Exercise input START
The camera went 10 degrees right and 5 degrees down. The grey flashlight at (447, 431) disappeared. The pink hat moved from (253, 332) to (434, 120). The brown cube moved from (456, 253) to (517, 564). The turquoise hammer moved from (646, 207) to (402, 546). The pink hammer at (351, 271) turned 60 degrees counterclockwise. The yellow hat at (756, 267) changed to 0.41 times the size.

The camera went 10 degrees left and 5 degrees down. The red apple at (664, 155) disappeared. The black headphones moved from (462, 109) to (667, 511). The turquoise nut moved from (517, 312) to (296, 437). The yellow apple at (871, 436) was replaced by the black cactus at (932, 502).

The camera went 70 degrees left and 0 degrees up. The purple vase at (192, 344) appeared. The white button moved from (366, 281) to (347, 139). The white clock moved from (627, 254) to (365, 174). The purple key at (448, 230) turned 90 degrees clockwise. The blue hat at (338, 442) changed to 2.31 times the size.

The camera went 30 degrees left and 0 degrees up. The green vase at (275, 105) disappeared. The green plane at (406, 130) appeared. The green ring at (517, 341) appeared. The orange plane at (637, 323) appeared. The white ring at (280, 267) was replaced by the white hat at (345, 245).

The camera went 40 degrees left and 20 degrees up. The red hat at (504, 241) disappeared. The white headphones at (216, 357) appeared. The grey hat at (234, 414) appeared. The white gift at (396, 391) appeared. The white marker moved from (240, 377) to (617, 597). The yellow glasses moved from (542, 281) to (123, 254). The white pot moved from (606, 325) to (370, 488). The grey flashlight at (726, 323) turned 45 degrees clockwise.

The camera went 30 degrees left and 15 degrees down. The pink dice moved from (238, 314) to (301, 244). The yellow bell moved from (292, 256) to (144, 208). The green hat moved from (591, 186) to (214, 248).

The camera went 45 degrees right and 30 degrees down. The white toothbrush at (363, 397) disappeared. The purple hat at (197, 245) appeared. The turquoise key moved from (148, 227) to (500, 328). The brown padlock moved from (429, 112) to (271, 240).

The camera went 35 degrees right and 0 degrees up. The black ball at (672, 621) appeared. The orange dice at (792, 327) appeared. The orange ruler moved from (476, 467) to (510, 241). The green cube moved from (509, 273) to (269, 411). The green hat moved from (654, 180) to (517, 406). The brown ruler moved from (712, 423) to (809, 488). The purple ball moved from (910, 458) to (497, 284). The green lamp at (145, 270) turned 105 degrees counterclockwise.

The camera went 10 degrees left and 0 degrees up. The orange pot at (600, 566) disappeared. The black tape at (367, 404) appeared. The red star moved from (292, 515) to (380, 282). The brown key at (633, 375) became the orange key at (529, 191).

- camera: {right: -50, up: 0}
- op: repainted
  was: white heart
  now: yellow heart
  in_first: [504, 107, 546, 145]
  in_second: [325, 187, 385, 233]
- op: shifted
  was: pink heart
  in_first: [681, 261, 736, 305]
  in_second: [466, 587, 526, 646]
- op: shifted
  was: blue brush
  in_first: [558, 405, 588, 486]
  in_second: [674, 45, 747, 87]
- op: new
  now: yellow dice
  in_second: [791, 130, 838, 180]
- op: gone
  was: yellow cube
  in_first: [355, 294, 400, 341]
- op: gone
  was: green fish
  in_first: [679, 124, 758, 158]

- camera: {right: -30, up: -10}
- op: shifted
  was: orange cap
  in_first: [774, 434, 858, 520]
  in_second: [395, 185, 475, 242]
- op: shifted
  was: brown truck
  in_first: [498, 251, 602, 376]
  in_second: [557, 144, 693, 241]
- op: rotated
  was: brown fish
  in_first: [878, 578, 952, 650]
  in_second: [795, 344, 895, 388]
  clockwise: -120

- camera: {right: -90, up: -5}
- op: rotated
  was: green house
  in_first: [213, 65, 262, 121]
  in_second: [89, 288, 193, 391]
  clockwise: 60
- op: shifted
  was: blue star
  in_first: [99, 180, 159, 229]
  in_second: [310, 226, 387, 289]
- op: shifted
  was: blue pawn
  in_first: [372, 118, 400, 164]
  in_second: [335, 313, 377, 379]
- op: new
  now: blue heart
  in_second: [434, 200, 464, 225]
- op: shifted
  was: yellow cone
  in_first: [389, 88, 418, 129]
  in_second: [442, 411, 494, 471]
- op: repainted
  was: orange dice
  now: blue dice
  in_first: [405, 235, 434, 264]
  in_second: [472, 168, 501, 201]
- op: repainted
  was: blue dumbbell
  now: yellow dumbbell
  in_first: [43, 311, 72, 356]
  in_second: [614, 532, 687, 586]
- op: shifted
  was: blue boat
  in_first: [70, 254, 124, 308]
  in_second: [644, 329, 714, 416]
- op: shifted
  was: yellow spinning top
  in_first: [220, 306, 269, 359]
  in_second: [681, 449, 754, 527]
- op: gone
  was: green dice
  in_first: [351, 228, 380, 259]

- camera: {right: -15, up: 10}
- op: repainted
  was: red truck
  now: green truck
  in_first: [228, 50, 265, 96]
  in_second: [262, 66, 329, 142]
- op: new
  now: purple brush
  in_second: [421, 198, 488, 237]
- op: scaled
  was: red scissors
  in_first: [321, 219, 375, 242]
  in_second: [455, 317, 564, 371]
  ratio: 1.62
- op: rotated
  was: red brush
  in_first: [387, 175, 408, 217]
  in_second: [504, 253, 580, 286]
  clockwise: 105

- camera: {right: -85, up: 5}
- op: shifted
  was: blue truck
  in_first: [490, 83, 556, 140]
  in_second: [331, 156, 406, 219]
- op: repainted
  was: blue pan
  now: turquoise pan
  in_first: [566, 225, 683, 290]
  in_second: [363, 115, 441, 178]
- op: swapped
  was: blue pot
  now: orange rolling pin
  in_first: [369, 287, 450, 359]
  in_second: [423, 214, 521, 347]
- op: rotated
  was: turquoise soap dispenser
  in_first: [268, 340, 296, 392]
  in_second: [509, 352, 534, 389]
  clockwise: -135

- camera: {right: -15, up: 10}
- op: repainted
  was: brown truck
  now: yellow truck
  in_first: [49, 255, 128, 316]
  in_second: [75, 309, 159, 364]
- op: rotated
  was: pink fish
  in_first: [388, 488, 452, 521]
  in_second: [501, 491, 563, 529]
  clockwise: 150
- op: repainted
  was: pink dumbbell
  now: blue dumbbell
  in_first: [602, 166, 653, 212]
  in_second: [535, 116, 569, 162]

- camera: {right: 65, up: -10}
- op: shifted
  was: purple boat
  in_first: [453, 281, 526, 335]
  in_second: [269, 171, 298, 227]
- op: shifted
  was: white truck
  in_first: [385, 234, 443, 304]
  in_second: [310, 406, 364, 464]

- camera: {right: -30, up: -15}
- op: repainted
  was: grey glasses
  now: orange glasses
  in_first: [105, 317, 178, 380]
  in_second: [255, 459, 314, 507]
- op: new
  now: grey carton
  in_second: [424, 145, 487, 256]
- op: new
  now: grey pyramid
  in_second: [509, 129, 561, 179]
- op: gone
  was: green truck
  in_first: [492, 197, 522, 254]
Exercise input END
The task: Write every record out again, unaltered.

Written answer:
The camera went 10 degrees right and 5 degrees down. The grey flashlight at (447, 431) disappeared. The pink hat moved from (253, 332) to (434, 120). The brown cube moved from (456, 253) to (517, 564). The turquoise hammer moved from (646, 207) to (402, 546). The pink hammer at (351, 271) turned 60 degrees counterclockwise. The yellow hat at (756, 267) changed to 0.41 times the size.

The camera went 10 degrees left and 5 degrees down. The red apple at (664, 155) disappeared. The black headphones moved from (462, 109) to (667, 511). The turquoise nut moved from (517, 312) to (296, 437). The yellow apple at (871, 436) was replaced by the black cactus at (932, 502).

The camera went 70 degrees left and 0 degrees up. The purple vase at (192, 344) appeared. The white button moved from (366, 281) to (347, 139). The white clock moved from (627, 254) to (365, 174). The purple key at (448, 230) turned 90 degrees clockwise. The blue hat at (338, 442) changed to 2.31 times the size.

The camera went 30 degrees left and 0 degrees up. The green vase at (275, 105) disappeared. The green plane at (406, 130) appeared. The green ring at (517, 341) appeared. The orange plane at (637, 323) appeared. The white ring at (280, 267) was replaced by the white hat at (345, 245).

The camera went 40 degrees left and 20 degrees up. The red hat at (504, 241) disappeared. The white headphones at (216, 357) appeared. The grey hat at (234, 414) appeared. The white gift at (396, 391) appeared. The white marker moved from (240, 377) to (617, 597). The yellow glasses moved from (542, 281) to (123, 254). The white pot moved from (606, 325) to (370, 488). The grey flashlight at (726, 323) turned 45 degrees clockwise.

The camera went 30 degrees left and 15 degrees down. The pink dice moved from (238, 314) to (301, 244). The yellow bell moved from (292, 256) to (144, 208). The green hat moved from (591, 186) to (214, 248).

The camera went 45 degrees right and 30 degrees down. The white toothbrush at (363, 397) disappeared. The purple hat at (197, 245) appeared. The turquoise key moved from (148, 227) to (500, 328). The brown padlock moved from (429, 112) to (271, 240).

The camera went 35 degrees right and 0 degrees up. The black ball at (672, 621) appeared. The orange dice at (792, 327) appeared. The orange ruler moved from (476, 467) to (510, 241). The green cube moved from (509, 273) to (269, 411). The green hat moved from (654, 180) to (517, 406). The brown ruler moved from (712, 423) to (809, 488). The purple ball moved from (910, 458) to (497, 284). The green lamp at (145, 270) turned 105 degrees counterclockwise.

The camera went 10 degrees left and 0 degrees up. The orange pot at (600, 566) disappeared. The black tape at (367, 404) appeared. The red star moved from (292, 515) to (380, 282). The brown key at (633, 375) became the orange key at (529, 191).

- camera: {right: -50, up: 0}
- op: repainted
  was: white heart
  now: yellow heart
  in_first: [504, 107, 546, 145]
  in_second: [325, 187, 385, 233]
- op: shifted
  was: pink heart
  in_first: [681, 261, 736, 305]
  in_second: [466, 587, 526, 646]
- op: shifted
  was: blue brush
  in_first: [558, 405, 588, 486]
  in_second: [674, 45, 747, 87]
- op: new
  now: yellow dice
  in_second: [791, 130, 838, 180]
- op: gone
  was: yellow cube
  in_first: [355, 294, 400, 341]
- op: gone
  was: green fish
  in_first: [679, 124, 758, 158]

- camera: {right: -30, up: -10}
- op: shifted
  was: orange cap
  in_first: [774, 434, 858, 520]
  in_second: [395, 185, 475, 242]
- op: shifted
  was: brown truck
  in_first: [498, 251, 602, 376]
  in_second: [557, 144, 693, 241]
- op: rotated
  was: brown fish
  in_first: [878, 578, 952, 650]
  in_second: [795, 344, 895, 388]
  clockwise: -120

- camera: {right: -90, up: -5}
- op: rotated
  was: green house
  in_first: [213, 65, 262, 121]
  in_second: [89, 288, 193, 391]
  clockwise: 60
- op: shifted
  was: blue star
  in_first: [99, 180, 159, 229]
  in_second: [310, 226, 387, 289]
- op: shifted
  was: blue pawn
  in_first: [372, 118, 400, 164]
  in_second: [335, 313, 377, 379]
- op: new
  now: blue heart
  in_second: [434, 200, 464, 225]
- op: shifted
  was: yellow cone
  in_first: [389, 88, 418, 129]
  in_second: [442, 411, 494, 471]
- op: repainted
  was: orange dice
  now: blue dice
  in_first: [405, 235, 434, 264]
  in_second: [472, 168, 501, 201]
- op: repainted
  was: blue dumbbell
  now: yellow dumbbell
  in_first: [43, 311, 72, 356]
  in_second: [614, 532, 687, 586]
- op: shifted
  was: blue boat
  in_first: [70, 254, 124, 308]
  in_second: [644, 329, 714, 416]
- op: shifted
  was: yellow spinning top
  in_first: [220, 306, 269, 359]
  in_second: [681, 449, 754, 527]
- op: gone
  was: green dice
  in_first: [351, 228, 380, 259]

- camera: {right: -15, up: 10}
- op: repainted
  was: red truck
  now: green truck
  in_first: [228, 50, 265, 96]
  in_second: [262, 66, 329, 142]
- op: new
  now: purple brush
  in_second: [421, 198, 488, 237]
- op: scaled
  was: red scissors
  in_first: [321, 219, 375, 242]
  in_second: [455, 317, 564, 371]
  ratio: 1.62
- op: rotated
  was: red brush
  in_first: [387, 175, 408, 217]
  in_second: [504, 253, 580, 286]
  clockwise: 105

- camera: {right: -85, up: 5}
- op: shifted
  was: blue truck
  in_first: [490, 83, 556, 140]
  in_second: [331, 156, 406, 219]
- op: repainted
  was: blue pan
  now: turquoise pan
  in_first: [566, 225, 683, 290]
  in_second: [363, 115, 441, 178]
- op: swapped
  was: blue pot
  now: orange rolling pin
  in_first: [369, 287, 450, 359]
  in_second: [423, 214, 521, 347]
- op: rotated
  was: turquoise soap dispenser
  in_first: [268, 340, 296, 392]
  in_second: [509, 352, 534, 389]
  clockwise: -135

- camera: {right: -15, up: 10}
- op: repainted
  was: brown truck
  now: yellow truck
  in_first: [49, 255, 128, 316]
  in_second: [75, 309, 159, 364]
- op: rotated
  was: pink fish
  in_first: [388, 488, 452, 521]
  in_second: [501, 491, 563, 529]
  clockwise: 150
- op: repainted
  was: pink dumbbell
  now: blue dumbbell
  in_first: [602, 166, 653, 212]
  in_second: [535, 116, 569, 162]

- camera: {right: 65, up: -10}
- op: shifted
  was: purple boat
  in_first: [453, 281, 526, 335]
  in_second: [269, 171, 298, 227]
- op: shifted
  was: white truck
  in_first: [385, 234, 443, 304]
  in_second: [310, 406, 364, 464]

- camera: {right: -30, up: -15}
- op: repainted
  was: grey glasses
  now: orange glasses
  in_first: [105, 317, 178, 380]
  in_second: [255, 459, 314, 507]
- op: new
  now: grey carton
  in_second: [424, 145, 487, 256]
- op: new
  now: grey pyramid
  in_second: [509, 129, 561, 179]
- op: gone
  was: green truck
  in_first: [492, 197, 522, 254]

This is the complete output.